## DIRECTIONS FOR THIS TASK
The entries are to be repeated exactly, with all pictures omitted.

## DATA PROVIDED
....

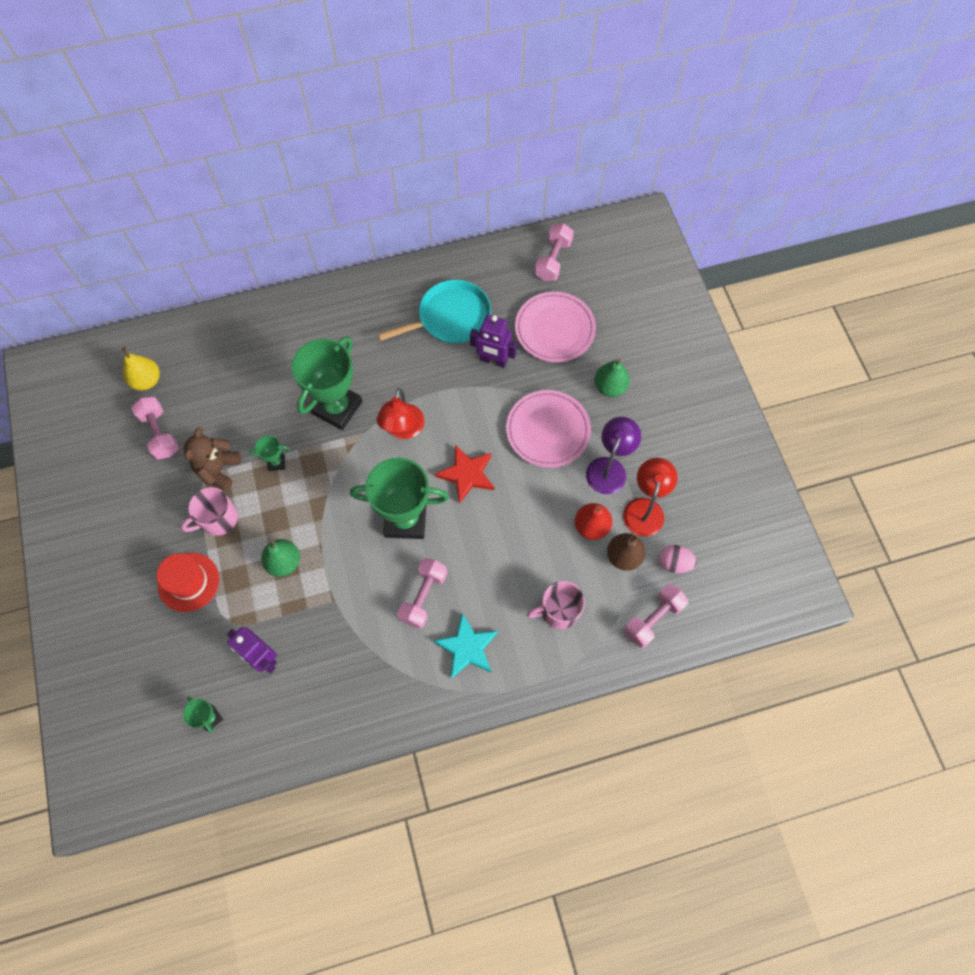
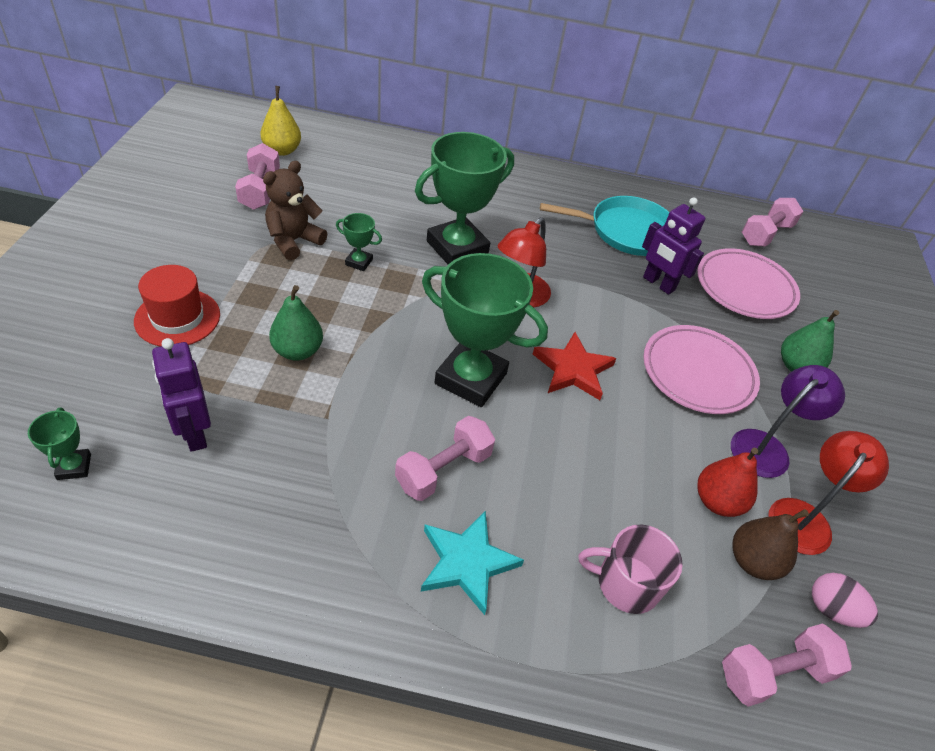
camera: 20 degrees right, 20 degrees down
(218, 519) = (258, 279): pink mug -> none

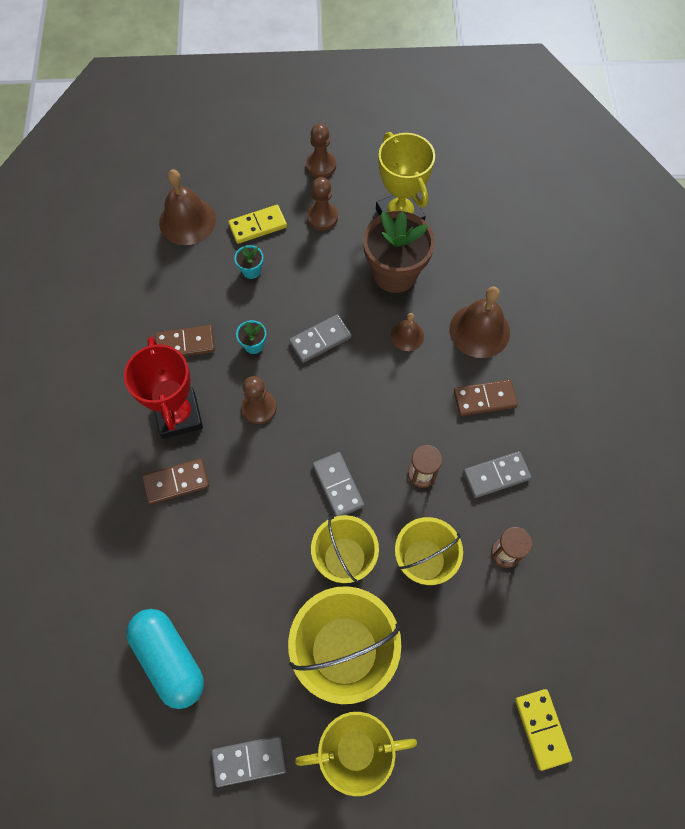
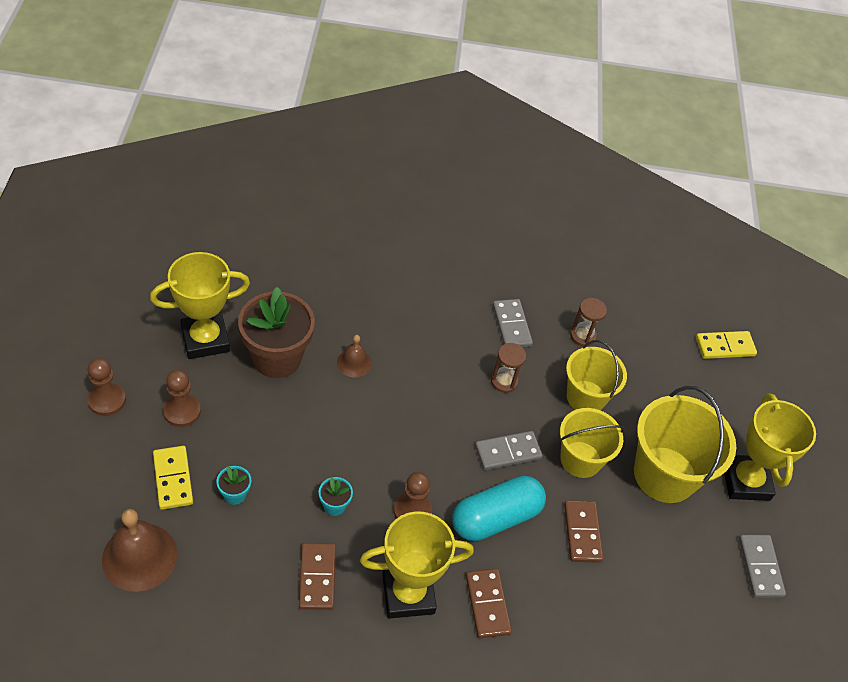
camera: 90 degrees left, 15 degrees down
(169, 659) = (672, 629): turquoise capsule -> turquoise capsule (496, 518)
(178, 415) = (408, 594): red trophy -> yellow trophy
(320, 340) = (342, 440): grey domino -> none
(479, 330) = (361, 303): brown bell -> none
(484, 399) = (434, 316): brown domino -> brown domino (582, 532)

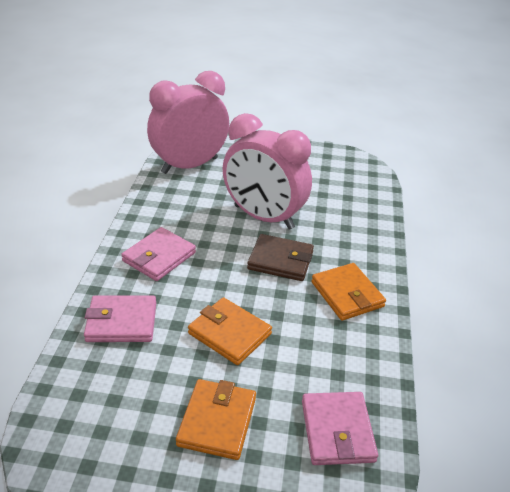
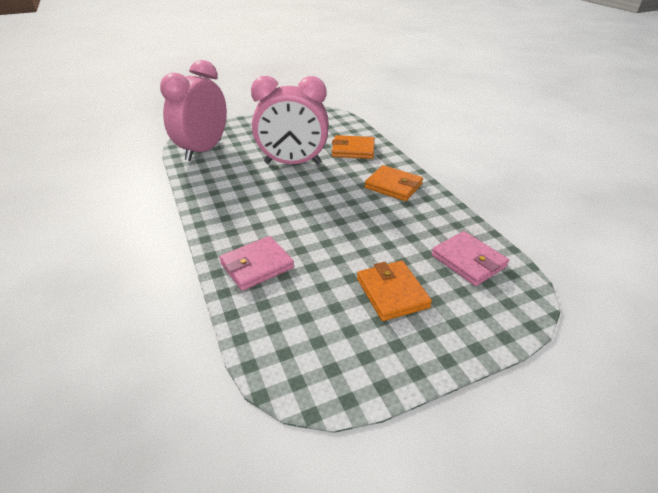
camera: 30 degrees left, 0 degrees up
(159, 257) = (241, 214): pink wallet -> none
(229, 333) = (344, 238): orange wallet -> orange wallet (353, 150)
(280, 260) = (331, 183): brown wallet -> none

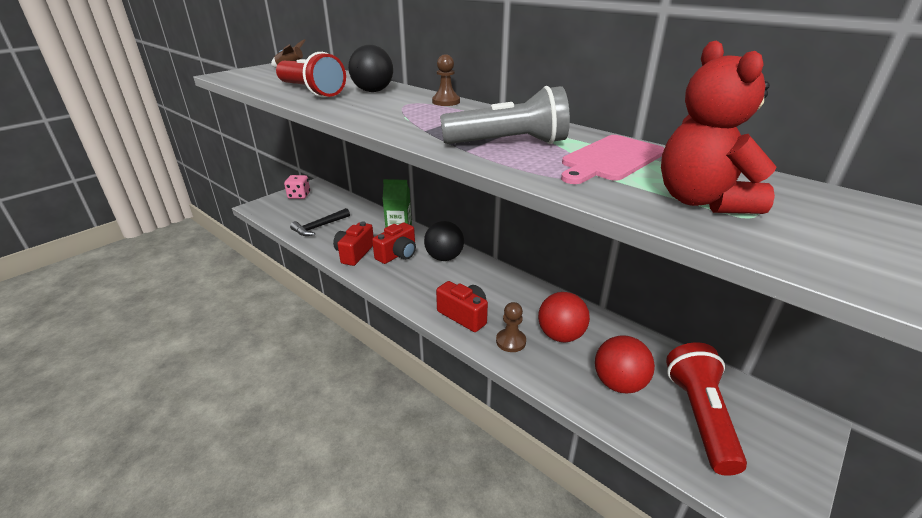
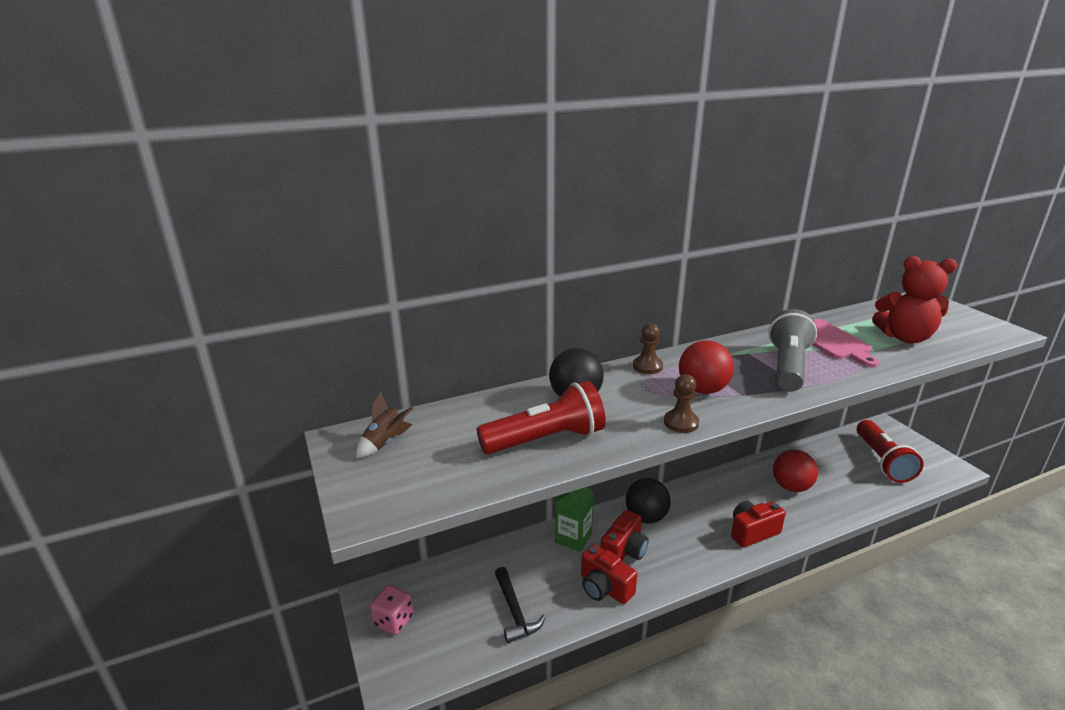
camera: 65 degrees left, 5 degrees down
(398, 254) = (624, 551): red camera -> red camera turned 60 degrees clockwise
(511, 341) = (795, 516): brown pawn -> brown pawn (681, 423)
(619, 383) = (850, 480): red ball -> red ball (702, 389)
(699, 416) = (882, 461): red flashlight -> red flashlight turned 120 degrees counterclockwise

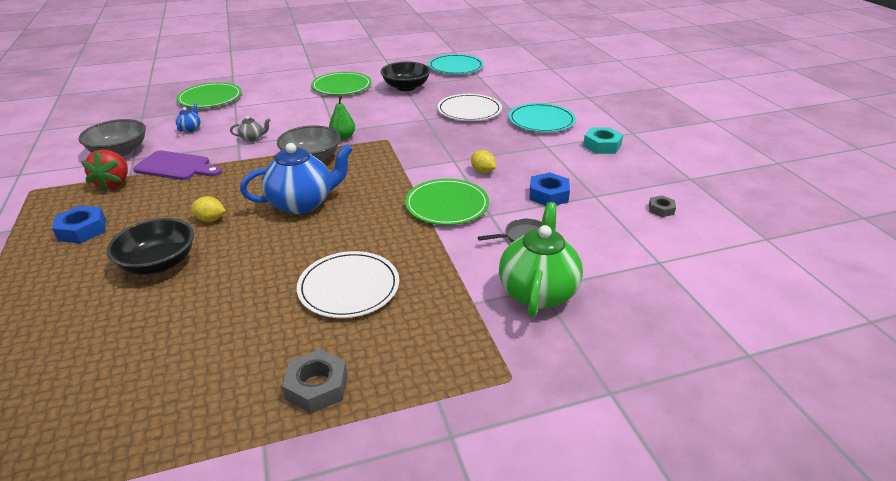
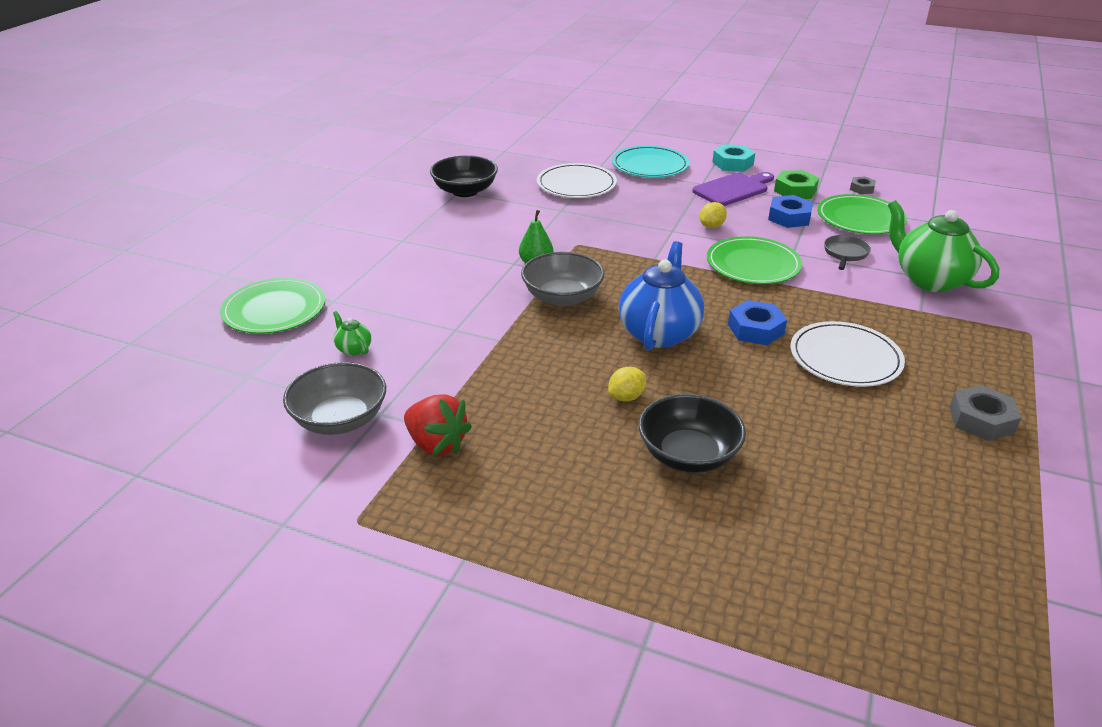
camera: 50 degrees left, 0 degrees up
(82, 230) = (541, 495): blue nut -> blue nut (755, 329)
(176, 167) = (455, 387): purple cutting board -> purple cutting board (733, 189)
(190, 129) = (353, 349): blue teapot -> green teapot
(252, 138) = (453, 315): grey teapot -> none
(341, 86) = (397, 221): green plate -> green plate (860, 218)
(455, 67) = (459, 151): turquoise plate -> none
(482, 171) = (711, 226): yellow lemon -> yellow lemon turned 45 degrees counterclockwise
(601, 183) = (795, 190): none -> green nut

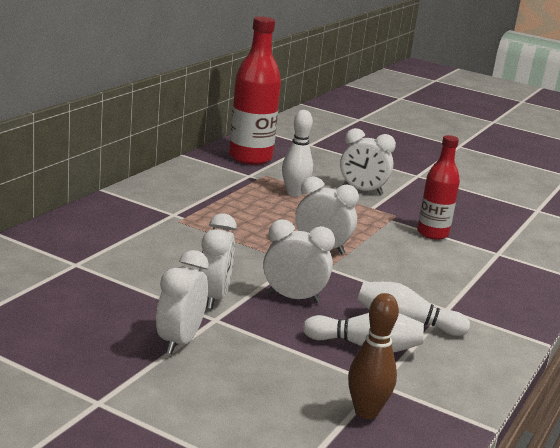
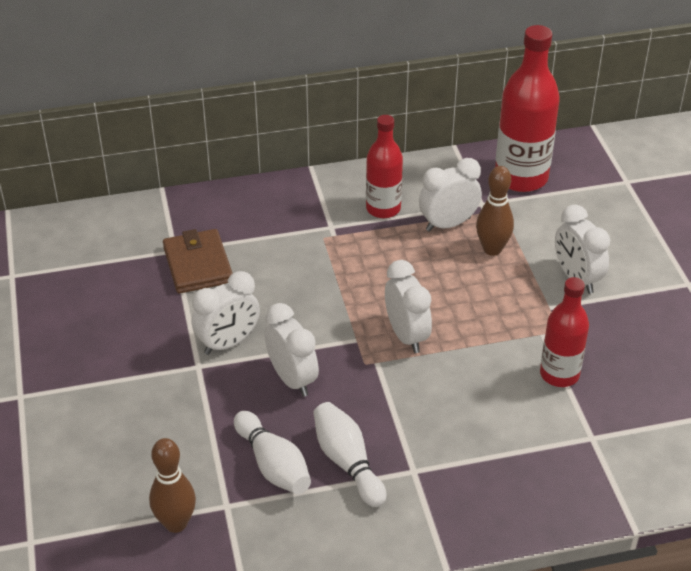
camera: 50 degrees right, 20 degrees up
(110, 265) = (198, 265): none -> brown wallet
(180, 341) = (142, 373): white clock -> white clock (448, 224)
(192, 195) = (383, 209): none -> red bottle
(294, 193) = (492, 249): white bowling pin -> brown bowling pin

....

## RESULT OF THIS TASK
camera: 20 degrees right, 20 degrees down
(218, 519) = (258, 279): pink mug -> none

camera: 90 degrees left, 15 degrees down
(169, 659) = (672, 629): turquoise capsule -> turquoise capsule (496, 518)
(178, 415) = (408, 594): red trophy -> yellow trophy
(320, 340) = (342, 440): grey domino -> none
(479, 330) = (361, 303): brown bell -> none
(484, 399) = (434, 316): brown domino -> brown domino (582, 532)

camera: 30 degrees left, 0 degrees up
(159, 257) = (241, 214): pink wallet -> none
(229, 333) = (344, 238): orange wallet -> orange wallet (353, 150)
(280, 260) = (331, 183): brown wallet -> none

camera: 65 degrees left, 5 degrees down
(398, 254) = (624, 551): red camera -> red camera turned 60 degrees clockwise
(511, 341) = (795, 516): brown pawn -> brown pawn (681, 423)
(619, 383) = (850, 480): red ball -> red ball (702, 389)
(699, 416) = (882, 461): red flashlight -> red flashlight turned 120 degrees counterclockwise

camera: 50 degrees left, 0 degrees up
(82, 230) = (541, 495): blue nut -> blue nut (755, 329)
(176, 167) = (455, 387): purple cutting board -> purple cutting board (733, 189)
(190, 129) = (353, 349): blue teapot -> green teapot
(252, 138) = (453, 315): grey teapot -> none
(341, 86) = (397, 221): green plate -> green plate (860, 218)
(455, 67) = (459, 151): turquoise plate -> none
(482, 171) = (711, 226): yellow lemon -> yellow lemon turned 45 degrees counterclockwise
(601, 183) = (795, 190): none -> green nut

camera: 50 degrees right, 20 degrees up
(110, 265) = (198, 265): none -> brown wallet
(180, 341) = (142, 373): white clock -> white clock (448, 224)
(192, 195) = (383, 209): none -> red bottle
(294, 193) = (492, 249): white bowling pin -> brown bowling pin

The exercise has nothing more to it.